═════ Source data ═════
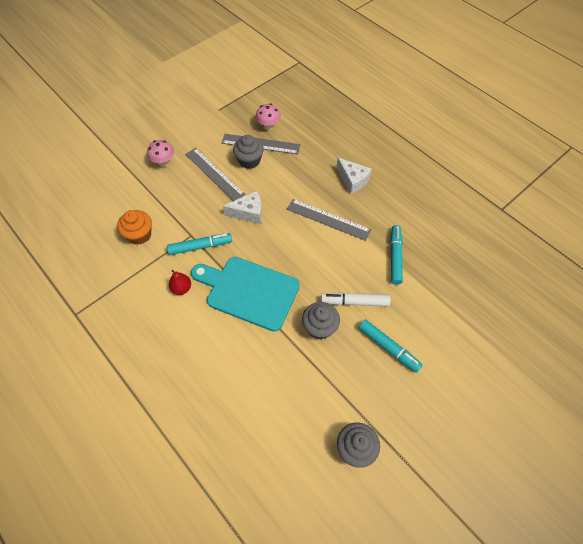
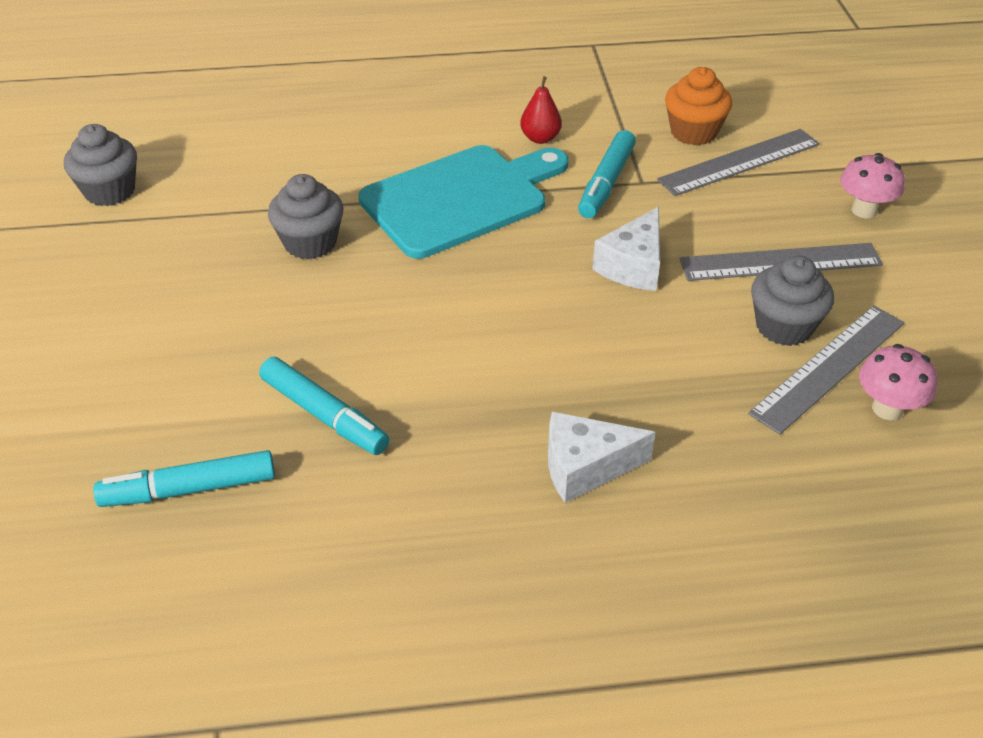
camera: 125 degrees right, 15 degrees down
(328, 219) = (513, 366): grey ruler -> grey ruler (739, 162)
(355, 302) = (303, 305): white marker -> none
(388, 347) = (182, 299): turquoise marker -> turquoise marker (189, 489)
═════
Aim of the task: Repeat precisely the lines of the data starting at the one containing "(328, 219) = (513, 366): grey", last line included.

Worked solution:
(328, 219) = (513, 366): grey ruler -> grey ruler (739, 162)
(355, 302) = (303, 305): white marker -> none
(388, 347) = (182, 299): turquoise marker -> turquoise marker (189, 489)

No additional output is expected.